▸ Exercise: Below are several records. Retype exactly those lines running from the one with "SD3 pin MOSI: D23 -> D35" through the one with "DHT: DHT22 -> AM2302", end lines included, and no others.

The input section start

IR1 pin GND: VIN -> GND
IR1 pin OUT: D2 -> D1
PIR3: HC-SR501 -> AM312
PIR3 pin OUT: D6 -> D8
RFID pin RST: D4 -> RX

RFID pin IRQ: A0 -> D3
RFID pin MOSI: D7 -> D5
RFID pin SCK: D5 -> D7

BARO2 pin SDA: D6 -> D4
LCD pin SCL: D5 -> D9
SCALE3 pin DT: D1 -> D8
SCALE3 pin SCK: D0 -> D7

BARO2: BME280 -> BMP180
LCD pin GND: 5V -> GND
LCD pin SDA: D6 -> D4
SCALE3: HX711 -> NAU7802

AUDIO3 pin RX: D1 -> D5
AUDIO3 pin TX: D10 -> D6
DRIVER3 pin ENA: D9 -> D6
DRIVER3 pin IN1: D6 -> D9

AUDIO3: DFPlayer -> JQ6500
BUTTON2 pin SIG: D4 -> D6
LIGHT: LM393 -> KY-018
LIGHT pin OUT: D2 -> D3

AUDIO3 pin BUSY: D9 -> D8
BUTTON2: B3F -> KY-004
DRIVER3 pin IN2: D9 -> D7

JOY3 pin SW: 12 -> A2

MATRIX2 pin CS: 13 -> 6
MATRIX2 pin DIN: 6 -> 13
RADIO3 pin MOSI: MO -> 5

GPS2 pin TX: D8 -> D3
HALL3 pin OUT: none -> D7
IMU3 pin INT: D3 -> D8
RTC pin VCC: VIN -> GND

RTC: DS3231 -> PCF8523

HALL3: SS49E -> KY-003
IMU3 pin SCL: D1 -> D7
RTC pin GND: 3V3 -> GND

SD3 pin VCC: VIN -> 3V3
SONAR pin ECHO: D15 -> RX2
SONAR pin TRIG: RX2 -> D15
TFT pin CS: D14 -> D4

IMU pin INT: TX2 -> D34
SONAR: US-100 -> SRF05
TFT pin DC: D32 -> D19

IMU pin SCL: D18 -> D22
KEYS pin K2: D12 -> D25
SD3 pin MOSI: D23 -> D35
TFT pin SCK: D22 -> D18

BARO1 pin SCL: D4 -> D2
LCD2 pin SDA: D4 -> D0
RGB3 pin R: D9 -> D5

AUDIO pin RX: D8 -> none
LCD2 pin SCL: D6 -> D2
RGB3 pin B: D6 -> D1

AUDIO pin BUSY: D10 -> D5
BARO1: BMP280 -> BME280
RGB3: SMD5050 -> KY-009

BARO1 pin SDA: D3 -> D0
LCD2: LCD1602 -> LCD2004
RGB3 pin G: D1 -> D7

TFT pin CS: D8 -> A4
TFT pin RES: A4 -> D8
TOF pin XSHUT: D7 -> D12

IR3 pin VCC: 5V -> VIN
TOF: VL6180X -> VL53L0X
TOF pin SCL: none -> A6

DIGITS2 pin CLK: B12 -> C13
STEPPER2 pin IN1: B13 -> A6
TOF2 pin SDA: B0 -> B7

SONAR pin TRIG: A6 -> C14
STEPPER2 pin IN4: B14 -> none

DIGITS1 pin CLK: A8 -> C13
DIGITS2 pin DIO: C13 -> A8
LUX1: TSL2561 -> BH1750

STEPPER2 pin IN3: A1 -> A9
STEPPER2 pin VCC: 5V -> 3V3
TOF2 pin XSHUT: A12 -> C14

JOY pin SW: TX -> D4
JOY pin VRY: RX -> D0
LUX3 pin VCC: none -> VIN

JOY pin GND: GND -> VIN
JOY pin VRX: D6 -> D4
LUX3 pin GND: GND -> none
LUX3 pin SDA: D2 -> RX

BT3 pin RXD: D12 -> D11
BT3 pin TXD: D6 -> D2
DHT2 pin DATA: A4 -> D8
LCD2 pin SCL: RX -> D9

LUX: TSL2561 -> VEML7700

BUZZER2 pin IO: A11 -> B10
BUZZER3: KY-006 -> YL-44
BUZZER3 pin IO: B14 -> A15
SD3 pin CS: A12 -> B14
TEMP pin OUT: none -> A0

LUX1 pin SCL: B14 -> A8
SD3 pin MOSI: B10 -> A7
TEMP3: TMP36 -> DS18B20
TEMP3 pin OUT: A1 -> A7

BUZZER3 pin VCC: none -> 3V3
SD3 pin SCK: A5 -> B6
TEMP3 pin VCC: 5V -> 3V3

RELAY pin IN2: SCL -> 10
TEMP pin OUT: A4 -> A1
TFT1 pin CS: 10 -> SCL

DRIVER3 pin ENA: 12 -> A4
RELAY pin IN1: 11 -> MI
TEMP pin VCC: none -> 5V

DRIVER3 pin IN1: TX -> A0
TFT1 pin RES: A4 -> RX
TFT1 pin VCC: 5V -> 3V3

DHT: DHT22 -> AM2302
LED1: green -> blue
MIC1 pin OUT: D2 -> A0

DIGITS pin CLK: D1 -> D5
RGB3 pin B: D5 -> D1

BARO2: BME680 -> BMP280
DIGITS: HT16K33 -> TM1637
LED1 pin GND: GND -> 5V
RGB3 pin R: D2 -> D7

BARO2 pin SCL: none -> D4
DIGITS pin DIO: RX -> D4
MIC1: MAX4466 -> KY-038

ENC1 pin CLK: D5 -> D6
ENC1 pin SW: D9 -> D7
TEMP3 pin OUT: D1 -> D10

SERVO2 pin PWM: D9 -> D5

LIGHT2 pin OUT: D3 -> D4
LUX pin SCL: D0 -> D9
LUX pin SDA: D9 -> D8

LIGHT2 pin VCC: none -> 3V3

The input section end

▸ Task solution:
SD3 pin MOSI: D23 -> D35
TFT pin SCK: D22 -> D18

BARO1 pin SCL: D4 -> D2
LCD2 pin SDA: D4 -> D0
RGB3 pin R: D9 -> D5

AUDIO pin RX: D8 -> none
LCD2 pin SCL: D6 -> D2
RGB3 pin B: D6 -> D1

AUDIO pin BUSY: D10 -> D5
BARO1: BMP280 -> BME280
RGB3: SMD5050 -> KY-009

BARO1 pin SDA: D3 -> D0
LCD2: LCD1602 -> LCD2004
RGB3 pin G: D1 -> D7

TFT pin CS: D8 -> A4
TFT pin RES: A4 -> D8
TOF pin XSHUT: D7 -> D12

IR3 pin VCC: 5V -> VIN
TOF: VL6180X -> VL53L0X
TOF pin SCL: none -> A6

DIGITS2 pin CLK: B12 -> C13
STEPPER2 pin IN1: B13 -> A6
TOF2 pin SDA: B0 -> B7

SONAR pin TRIG: A6 -> C14
STEPPER2 pin IN4: B14 -> none

DIGITS1 pin CLK: A8 -> C13
DIGITS2 pin DIO: C13 -> A8
LUX1: TSL2561 -> BH1750

STEPPER2 pin IN3: A1 -> A9
STEPPER2 pin VCC: 5V -> 3V3
TOF2 pin XSHUT: A12 -> C14

JOY pin SW: TX -> D4
JOY pin VRY: RX -> D0
LUX3 pin VCC: none -> VIN

JOY pin GND: GND -> VIN
JOY pin VRX: D6 -> D4
LUX3 pin GND: GND -> none
LUX3 pin SDA: D2 -> RX

BT3 pin RXD: D12 -> D11
BT3 pin TXD: D6 -> D2
DHT2 pin DATA: A4 -> D8
LCD2 pin SCL: RX -> D9

LUX: TSL2561 -> VEML7700

BUZZER2 pin IO: A11 -> B10
BUZZER3: KY-006 -> YL-44
BUZZER3 pin IO: B14 -> A15
SD3 pin CS: A12 -> B14
TEMP pin OUT: none -> A0

LUX1 pin SCL: B14 -> A8
SD3 pin MOSI: B10 -> A7
TEMP3: TMP36 -> DS18B20
TEMP3 pin OUT: A1 -> A7

BUZZER3 pin VCC: none -> 3V3
SD3 pin SCK: A5 -> B6
TEMP3 pin VCC: 5V -> 3V3

RELAY pin IN2: SCL -> 10
TEMP pin OUT: A4 -> A1
TFT1 pin CS: 10 -> SCL

DRIVER3 pin ENA: 12 -> A4
RELAY pin IN1: 11 -> MI
TEMP pin VCC: none -> 5V

DRIVER3 pin IN1: TX -> A0
TFT1 pin RES: A4 -> RX
TFT1 pin VCC: 5V -> 3V3

DHT: DHT22 -> AM2302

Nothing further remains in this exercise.